In the entries, take the part that opens with the line containing "red circle: moved 2 px up" and runs to the end of the entries. Can you substitute "turned" for "rotated" throughout and rewrite those lines with nothing else changed, leaving out the pictures?

═════ Data shown

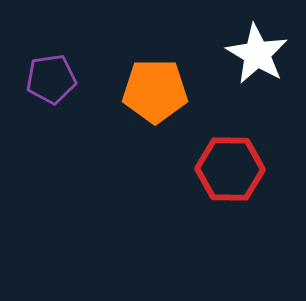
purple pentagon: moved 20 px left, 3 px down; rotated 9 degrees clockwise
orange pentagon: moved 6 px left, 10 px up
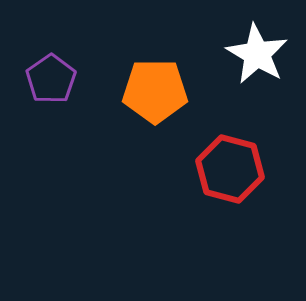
purple pentagon: rotated 27 degrees counterclockwise
red hexagon: rotated 14 degrees clockwise
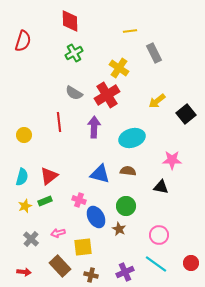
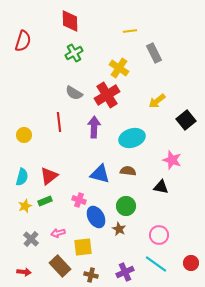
black square: moved 6 px down
pink star: rotated 18 degrees clockwise
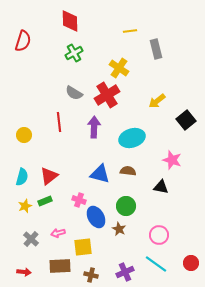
gray rectangle: moved 2 px right, 4 px up; rotated 12 degrees clockwise
brown rectangle: rotated 50 degrees counterclockwise
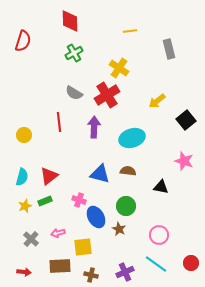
gray rectangle: moved 13 px right
pink star: moved 12 px right, 1 px down
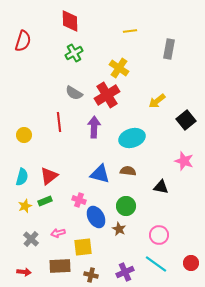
gray rectangle: rotated 24 degrees clockwise
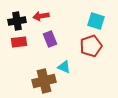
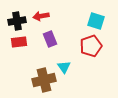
cyan triangle: rotated 32 degrees clockwise
brown cross: moved 1 px up
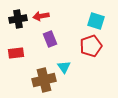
black cross: moved 1 px right, 2 px up
red rectangle: moved 3 px left, 11 px down
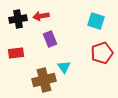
red pentagon: moved 11 px right, 7 px down
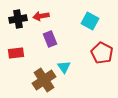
cyan square: moved 6 px left; rotated 12 degrees clockwise
red pentagon: rotated 25 degrees counterclockwise
brown cross: rotated 20 degrees counterclockwise
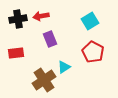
cyan square: rotated 30 degrees clockwise
red pentagon: moved 9 px left, 1 px up
cyan triangle: rotated 32 degrees clockwise
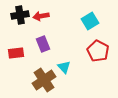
black cross: moved 2 px right, 4 px up
purple rectangle: moved 7 px left, 5 px down
red pentagon: moved 5 px right, 1 px up
cyan triangle: rotated 40 degrees counterclockwise
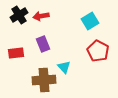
black cross: moved 1 px left; rotated 24 degrees counterclockwise
brown cross: rotated 30 degrees clockwise
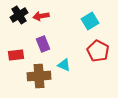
red rectangle: moved 2 px down
cyan triangle: moved 2 px up; rotated 24 degrees counterclockwise
brown cross: moved 5 px left, 4 px up
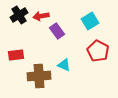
purple rectangle: moved 14 px right, 13 px up; rotated 14 degrees counterclockwise
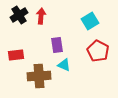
red arrow: rotated 105 degrees clockwise
purple rectangle: moved 14 px down; rotated 28 degrees clockwise
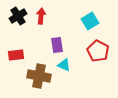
black cross: moved 1 px left, 1 px down
brown cross: rotated 15 degrees clockwise
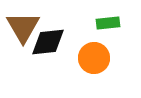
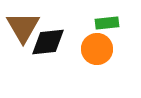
green rectangle: moved 1 px left
orange circle: moved 3 px right, 9 px up
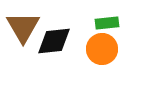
black diamond: moved 6 px right, 1 px up
orange circle: moved 5 px right
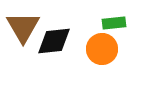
green rectangle: moved 7 px right
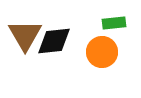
brown triangle: moved 2 px right, 8 px down
orange circle: moved 3 px down
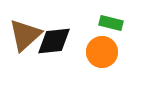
green rectangle: moved 3 px left; rotated 20 degrees clockwise
brown triangle: rotated 18 degrees clockwise
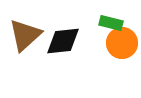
black diamond: moved 9 px right
orange circle: moved 20 px right, 9 px up
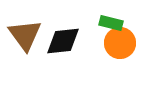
brown triangle: rotated 24 degrees counterclockwise
orange circle: moved 2 px left
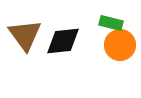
orange circle: moved 2 px down
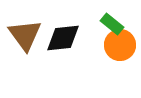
green rectangle: moved 1 px right, 1 px down; rotated 25 degrees clockwise
black diamond: moved 3 px up
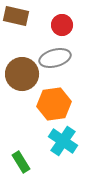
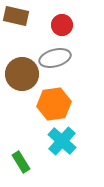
cyan cross: moved 1 px left; rotated 8 degrees clockwise
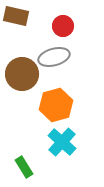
red circle: moved 1 px right, 1 px down
gray ellipse: moved 1 px left, 1 px up
orange hexagon: moved 2 px right, 1 px down; rotated 8 degrees counterclockwise
cyan cross: moved 1 px down
green rectangle: moved 3 px right, 5 px down
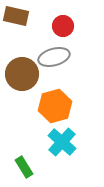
orange hexagon: moved 1 px left, 1 px down
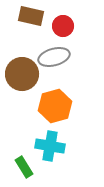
brown rectangle: moved 15 px right
cyan cross: moved 12 px left, 4 px down; rotated 32 degrees counterclockwise
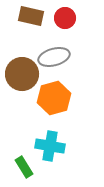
red circle: moved 2 px right, 8 px up
orange hexagon: moved 1 px left, 8 px up
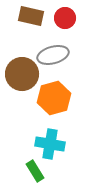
gray ellipse: moved 1 px left, 2 px up
cyan cross: moved 2 px up
green rectangle: moved 11 px right, 4 px down
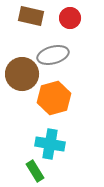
red circle: moved 5 px right
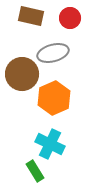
gray ellipse: moved 2 px up
orange hexagon: rotated 8 degrees counterclockwise
cyan cross: rotated 16 degrees clockwise
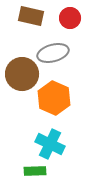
orange hexagon: rotated 12 degrees counterclockwise
green rectangle: rotated 60 degrees counterclockwise
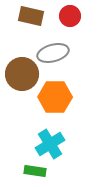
red circle: moved 2 px up
orange hexagon: moved 1 px right, 1 px up; rotated 24 degrees counterclockwise
cyan cross: rotated 32 degrees clockwise
green rectangle: rotated 10 degrees clockwise
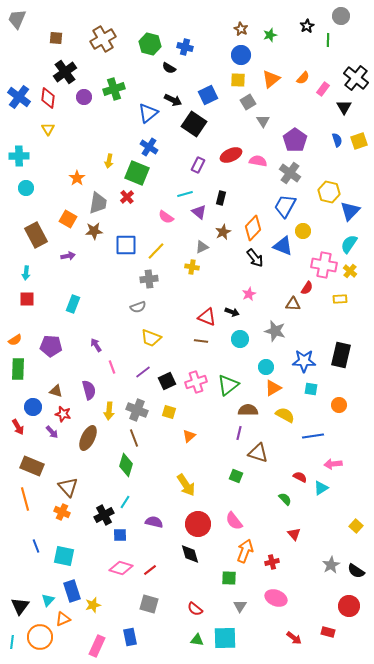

══════════

→ Written reply:
red circle: moved 2 px up
orange hexagon: moved 1 px right, 1 px up; turned 24 degrees counterclockwise
cyan cross: turned 32 degrees clockwise
green rectangle: turned 10 degrees clockwise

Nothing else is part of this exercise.